-- Problem statement --
In the entries that follow, how many lines hold "Gerrit"? Nothing but the number is expected.

-- Provided records --
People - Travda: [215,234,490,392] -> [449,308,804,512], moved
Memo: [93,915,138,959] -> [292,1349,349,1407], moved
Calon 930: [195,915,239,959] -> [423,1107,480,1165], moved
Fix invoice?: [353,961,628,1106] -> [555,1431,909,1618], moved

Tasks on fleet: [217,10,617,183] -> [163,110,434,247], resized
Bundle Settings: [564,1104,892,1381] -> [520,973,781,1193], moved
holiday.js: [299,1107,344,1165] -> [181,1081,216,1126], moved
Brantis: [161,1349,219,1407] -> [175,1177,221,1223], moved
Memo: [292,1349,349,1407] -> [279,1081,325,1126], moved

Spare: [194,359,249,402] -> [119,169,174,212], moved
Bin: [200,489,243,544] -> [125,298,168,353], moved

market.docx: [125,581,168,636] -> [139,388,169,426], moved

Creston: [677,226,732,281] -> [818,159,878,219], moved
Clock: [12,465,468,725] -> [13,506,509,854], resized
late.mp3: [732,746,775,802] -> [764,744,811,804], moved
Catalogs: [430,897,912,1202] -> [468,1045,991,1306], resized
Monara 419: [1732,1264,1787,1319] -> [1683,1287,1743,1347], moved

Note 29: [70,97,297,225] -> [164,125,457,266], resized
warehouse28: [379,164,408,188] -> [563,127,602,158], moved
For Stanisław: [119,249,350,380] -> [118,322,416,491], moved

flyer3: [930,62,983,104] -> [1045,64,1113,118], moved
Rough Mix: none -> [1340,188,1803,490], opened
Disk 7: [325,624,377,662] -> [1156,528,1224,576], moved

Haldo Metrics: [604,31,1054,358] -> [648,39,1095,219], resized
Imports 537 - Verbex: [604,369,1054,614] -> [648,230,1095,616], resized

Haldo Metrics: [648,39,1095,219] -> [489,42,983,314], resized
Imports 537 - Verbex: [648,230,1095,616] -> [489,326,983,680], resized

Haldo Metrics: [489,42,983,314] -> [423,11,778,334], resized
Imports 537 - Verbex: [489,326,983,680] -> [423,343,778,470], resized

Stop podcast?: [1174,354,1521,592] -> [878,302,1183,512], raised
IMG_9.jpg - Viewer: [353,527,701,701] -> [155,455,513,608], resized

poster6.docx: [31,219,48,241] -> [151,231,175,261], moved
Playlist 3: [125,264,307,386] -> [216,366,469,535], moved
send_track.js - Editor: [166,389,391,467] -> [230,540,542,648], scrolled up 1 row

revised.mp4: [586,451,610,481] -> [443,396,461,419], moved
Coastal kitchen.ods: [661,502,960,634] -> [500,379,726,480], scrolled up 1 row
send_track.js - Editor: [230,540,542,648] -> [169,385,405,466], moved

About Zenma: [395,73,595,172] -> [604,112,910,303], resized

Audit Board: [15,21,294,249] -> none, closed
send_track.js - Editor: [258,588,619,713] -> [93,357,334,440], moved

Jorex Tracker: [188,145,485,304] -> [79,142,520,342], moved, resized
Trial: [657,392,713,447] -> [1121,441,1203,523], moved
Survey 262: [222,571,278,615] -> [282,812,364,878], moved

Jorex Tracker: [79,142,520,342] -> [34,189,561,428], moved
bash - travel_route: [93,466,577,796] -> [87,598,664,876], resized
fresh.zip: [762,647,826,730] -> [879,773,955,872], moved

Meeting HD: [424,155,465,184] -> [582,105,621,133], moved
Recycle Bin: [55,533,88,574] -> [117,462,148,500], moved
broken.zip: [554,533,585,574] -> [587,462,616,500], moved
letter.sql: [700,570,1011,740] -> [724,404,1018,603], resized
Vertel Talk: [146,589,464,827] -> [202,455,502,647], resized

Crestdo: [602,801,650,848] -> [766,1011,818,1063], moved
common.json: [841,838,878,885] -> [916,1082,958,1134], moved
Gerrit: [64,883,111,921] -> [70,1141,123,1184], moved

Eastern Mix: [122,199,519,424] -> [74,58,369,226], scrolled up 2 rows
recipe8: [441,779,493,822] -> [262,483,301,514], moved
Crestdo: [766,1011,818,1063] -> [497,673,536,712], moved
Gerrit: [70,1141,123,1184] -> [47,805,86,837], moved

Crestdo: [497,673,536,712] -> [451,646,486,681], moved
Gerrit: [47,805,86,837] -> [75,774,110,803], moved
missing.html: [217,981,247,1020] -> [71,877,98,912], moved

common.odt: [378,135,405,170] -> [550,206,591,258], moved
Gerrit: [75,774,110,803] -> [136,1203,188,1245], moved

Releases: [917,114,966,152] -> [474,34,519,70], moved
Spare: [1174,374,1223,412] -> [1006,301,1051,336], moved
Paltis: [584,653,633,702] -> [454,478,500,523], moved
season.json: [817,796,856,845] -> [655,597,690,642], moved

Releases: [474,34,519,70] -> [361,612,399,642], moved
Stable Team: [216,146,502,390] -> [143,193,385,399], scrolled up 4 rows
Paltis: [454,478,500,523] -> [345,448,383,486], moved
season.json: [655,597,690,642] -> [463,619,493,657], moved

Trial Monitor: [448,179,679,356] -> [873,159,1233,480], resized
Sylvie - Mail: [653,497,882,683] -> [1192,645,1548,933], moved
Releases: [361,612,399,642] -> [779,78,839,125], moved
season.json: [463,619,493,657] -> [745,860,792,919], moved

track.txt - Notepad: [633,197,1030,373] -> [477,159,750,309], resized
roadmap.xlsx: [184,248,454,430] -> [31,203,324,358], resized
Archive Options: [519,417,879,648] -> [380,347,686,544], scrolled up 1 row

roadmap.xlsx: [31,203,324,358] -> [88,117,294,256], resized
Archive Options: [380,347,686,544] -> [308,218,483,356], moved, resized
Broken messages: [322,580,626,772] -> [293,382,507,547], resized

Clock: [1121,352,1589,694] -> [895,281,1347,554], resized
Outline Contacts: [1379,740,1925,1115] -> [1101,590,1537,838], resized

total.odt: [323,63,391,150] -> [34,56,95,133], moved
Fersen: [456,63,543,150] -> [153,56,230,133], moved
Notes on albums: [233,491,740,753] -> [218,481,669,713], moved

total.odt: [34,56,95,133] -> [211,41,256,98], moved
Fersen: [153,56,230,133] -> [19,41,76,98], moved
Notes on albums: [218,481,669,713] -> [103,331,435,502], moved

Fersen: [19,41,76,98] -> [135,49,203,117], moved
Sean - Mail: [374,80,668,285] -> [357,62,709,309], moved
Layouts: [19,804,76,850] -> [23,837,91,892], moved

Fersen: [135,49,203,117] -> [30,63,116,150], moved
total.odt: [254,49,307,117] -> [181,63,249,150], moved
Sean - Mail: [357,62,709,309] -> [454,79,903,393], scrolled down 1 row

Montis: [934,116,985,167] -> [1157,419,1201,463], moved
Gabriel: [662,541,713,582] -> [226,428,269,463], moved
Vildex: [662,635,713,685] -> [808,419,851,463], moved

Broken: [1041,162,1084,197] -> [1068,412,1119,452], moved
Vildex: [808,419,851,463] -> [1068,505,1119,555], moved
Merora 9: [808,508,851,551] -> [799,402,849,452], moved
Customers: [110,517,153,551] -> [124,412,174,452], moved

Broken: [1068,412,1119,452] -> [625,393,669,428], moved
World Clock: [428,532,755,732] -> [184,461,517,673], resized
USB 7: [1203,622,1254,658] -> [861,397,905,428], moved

-- Task response --
4